*** Opening Data to use ***
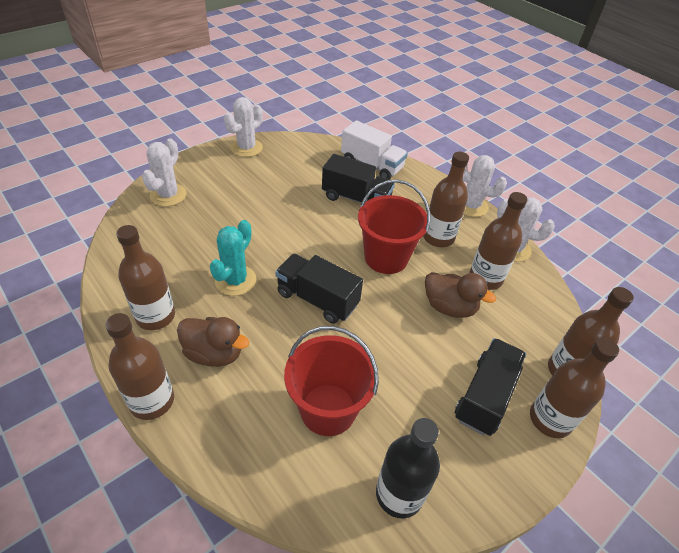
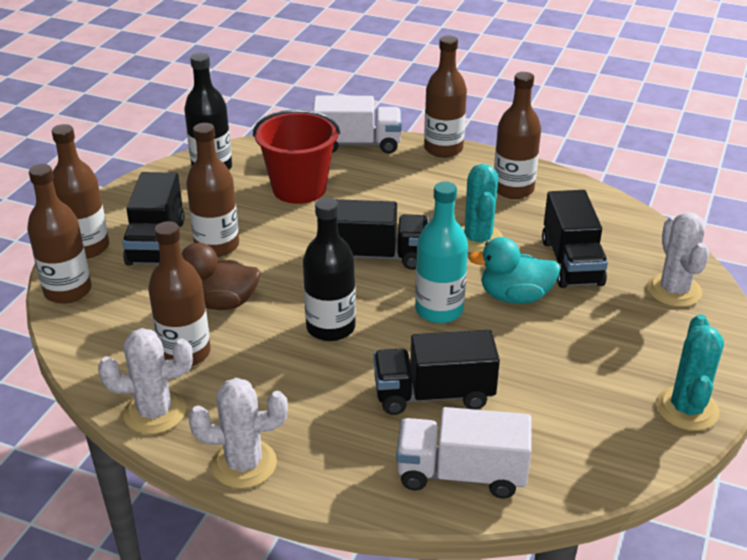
camera: 155 degrees right, 10 degrees down
brown duck [177,317,249,367] -> none
white cactus [224,97,263,157] -> turquoise cactus [656,314,724,431]
red bucket [358,180,430,274] -> black bottle [303,197,356,341]
brown bottle [423,152,469,247] -> brown bottle moved to [186,123,239,257]
none -> white truck [313,96,402,154]
none -> turquoise bottle [415,181,468,323]
none -> turquoise duck [469,237,561,304]
none -> black truck [542,190,608,288]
*** Closing Data to use ***
## Exercise aim
Without the pictures, print the whole listing exactly as given.

## Task output
camera: 155 degrees right, 10 degrees down
brown duck [177,317,249,367] -> none
white cactus [224,97,263,157] -> turquoise cactus [656,314,724,431]
red bucket [358,180,430,274] -> black bottle [303,197,356,341]
brown bottle [423,152,469,247] -> brown bottle moved to [186,123,239,257]
none -> white truck [313,96,402,154]
none -> turquoise bottle [415,181,468,323]
none -> turquoise duck [469,237,561,304]
none -> black truck [542,190,608,288]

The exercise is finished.